**待解问题**
收集下列条目中包含字符串“Violino”的所有行，匹配时区分大小写。

(数据文件片段)
%%
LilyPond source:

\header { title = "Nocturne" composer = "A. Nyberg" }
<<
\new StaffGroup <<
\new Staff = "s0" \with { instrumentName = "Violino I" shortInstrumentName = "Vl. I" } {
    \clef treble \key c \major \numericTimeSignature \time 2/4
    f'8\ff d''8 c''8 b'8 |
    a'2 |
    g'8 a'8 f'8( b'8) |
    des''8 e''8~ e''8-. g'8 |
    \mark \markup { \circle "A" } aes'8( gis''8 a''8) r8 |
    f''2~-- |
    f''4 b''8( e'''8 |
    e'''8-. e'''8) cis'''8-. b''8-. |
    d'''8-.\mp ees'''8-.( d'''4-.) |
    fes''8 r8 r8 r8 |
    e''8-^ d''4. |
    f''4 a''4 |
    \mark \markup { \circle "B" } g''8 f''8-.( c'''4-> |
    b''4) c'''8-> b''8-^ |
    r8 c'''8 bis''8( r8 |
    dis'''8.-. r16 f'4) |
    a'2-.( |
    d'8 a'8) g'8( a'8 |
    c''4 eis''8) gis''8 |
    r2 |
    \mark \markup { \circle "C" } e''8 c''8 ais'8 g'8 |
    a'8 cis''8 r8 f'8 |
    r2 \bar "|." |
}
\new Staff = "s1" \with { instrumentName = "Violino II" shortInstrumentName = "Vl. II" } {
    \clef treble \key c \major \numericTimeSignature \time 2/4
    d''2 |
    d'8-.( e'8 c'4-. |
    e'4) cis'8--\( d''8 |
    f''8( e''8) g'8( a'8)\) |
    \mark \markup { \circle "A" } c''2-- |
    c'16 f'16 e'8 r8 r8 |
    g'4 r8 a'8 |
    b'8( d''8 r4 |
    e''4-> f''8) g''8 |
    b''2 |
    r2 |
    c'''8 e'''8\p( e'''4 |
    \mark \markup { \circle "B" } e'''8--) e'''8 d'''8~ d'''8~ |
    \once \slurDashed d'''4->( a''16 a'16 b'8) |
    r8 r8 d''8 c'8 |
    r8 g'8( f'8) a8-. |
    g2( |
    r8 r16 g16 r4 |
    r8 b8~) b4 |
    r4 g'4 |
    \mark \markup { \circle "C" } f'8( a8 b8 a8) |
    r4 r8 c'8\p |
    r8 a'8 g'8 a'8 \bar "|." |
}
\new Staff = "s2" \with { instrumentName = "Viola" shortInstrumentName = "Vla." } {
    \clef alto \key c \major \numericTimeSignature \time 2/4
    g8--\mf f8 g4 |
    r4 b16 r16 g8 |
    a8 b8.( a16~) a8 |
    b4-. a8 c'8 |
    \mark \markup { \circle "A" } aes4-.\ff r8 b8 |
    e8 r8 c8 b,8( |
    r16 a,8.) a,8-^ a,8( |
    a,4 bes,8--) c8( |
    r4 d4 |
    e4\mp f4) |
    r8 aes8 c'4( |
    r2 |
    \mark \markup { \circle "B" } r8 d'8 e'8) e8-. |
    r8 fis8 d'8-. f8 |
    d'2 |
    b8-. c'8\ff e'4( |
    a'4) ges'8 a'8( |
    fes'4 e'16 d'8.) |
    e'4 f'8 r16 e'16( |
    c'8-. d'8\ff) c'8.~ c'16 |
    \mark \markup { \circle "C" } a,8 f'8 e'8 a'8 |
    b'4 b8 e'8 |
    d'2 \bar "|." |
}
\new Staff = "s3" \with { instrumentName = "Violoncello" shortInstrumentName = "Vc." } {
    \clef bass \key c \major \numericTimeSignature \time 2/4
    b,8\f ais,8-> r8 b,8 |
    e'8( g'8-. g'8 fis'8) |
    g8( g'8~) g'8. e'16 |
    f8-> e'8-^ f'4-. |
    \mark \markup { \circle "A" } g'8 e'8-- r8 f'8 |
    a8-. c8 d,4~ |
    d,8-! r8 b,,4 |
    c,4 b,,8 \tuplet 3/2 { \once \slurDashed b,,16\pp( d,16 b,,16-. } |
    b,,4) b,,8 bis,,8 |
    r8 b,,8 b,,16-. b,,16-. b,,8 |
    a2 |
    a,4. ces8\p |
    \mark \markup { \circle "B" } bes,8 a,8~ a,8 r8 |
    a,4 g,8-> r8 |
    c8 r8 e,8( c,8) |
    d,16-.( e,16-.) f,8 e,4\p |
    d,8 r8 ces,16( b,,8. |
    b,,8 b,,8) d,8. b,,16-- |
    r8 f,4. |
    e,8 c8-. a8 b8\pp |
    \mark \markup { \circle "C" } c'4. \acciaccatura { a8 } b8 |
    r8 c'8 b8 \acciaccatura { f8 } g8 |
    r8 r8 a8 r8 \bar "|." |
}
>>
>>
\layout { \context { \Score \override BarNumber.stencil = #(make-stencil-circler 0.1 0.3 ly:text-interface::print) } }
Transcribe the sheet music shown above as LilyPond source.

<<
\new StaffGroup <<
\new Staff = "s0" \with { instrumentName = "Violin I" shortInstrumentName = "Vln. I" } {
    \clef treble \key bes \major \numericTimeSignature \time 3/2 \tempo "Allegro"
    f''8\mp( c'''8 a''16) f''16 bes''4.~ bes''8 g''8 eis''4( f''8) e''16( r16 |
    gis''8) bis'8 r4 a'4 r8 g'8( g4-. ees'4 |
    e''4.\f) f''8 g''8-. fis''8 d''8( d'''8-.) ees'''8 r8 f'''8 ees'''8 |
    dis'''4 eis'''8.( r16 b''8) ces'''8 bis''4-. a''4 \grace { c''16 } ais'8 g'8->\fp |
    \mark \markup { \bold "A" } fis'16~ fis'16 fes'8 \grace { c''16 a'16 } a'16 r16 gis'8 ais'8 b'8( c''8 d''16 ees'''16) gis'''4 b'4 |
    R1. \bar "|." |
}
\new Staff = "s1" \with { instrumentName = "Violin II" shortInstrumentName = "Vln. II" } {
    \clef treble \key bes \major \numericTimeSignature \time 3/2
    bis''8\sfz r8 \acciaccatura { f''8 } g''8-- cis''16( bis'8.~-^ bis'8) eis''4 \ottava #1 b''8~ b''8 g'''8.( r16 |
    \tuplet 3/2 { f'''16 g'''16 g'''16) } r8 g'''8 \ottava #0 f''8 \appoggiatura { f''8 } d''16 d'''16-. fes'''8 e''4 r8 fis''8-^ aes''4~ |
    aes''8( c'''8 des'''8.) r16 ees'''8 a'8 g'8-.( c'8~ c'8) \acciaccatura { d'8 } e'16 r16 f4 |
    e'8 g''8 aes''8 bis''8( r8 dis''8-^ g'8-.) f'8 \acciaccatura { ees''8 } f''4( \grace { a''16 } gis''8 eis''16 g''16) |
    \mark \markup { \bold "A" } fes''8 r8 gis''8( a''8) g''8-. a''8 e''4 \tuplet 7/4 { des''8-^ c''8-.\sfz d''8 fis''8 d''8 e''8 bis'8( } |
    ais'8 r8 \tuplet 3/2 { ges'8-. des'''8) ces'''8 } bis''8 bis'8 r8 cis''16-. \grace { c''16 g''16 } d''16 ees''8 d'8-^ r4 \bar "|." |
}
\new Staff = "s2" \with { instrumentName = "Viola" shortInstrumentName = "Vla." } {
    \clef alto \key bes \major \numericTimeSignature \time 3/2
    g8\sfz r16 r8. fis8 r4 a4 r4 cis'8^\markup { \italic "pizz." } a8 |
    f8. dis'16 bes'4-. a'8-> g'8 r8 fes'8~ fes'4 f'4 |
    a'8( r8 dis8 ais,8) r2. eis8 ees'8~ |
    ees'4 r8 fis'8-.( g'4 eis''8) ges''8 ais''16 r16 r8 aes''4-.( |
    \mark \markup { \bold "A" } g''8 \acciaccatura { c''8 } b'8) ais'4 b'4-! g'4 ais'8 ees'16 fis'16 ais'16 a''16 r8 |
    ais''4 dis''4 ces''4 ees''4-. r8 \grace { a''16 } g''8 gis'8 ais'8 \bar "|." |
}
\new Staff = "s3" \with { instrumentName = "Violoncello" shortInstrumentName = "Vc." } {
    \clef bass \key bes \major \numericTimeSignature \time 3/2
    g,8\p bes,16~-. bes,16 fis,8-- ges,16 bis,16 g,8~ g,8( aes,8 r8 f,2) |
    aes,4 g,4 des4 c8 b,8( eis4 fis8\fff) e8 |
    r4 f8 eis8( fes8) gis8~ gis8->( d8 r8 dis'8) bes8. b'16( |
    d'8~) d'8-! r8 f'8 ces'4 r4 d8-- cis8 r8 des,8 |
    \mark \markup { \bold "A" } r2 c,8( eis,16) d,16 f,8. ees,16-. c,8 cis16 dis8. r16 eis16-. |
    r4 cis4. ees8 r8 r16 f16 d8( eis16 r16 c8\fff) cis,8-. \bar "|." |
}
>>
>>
%%
**问题解答**
\new Staff = "s0" \with { instrumentName = "Violino I" shortInstrumentName = "Vl. I" } {
\new Staff = "s1" \with { instrumentName = "Violino II" shortInstrumentName = "Vl. II" } {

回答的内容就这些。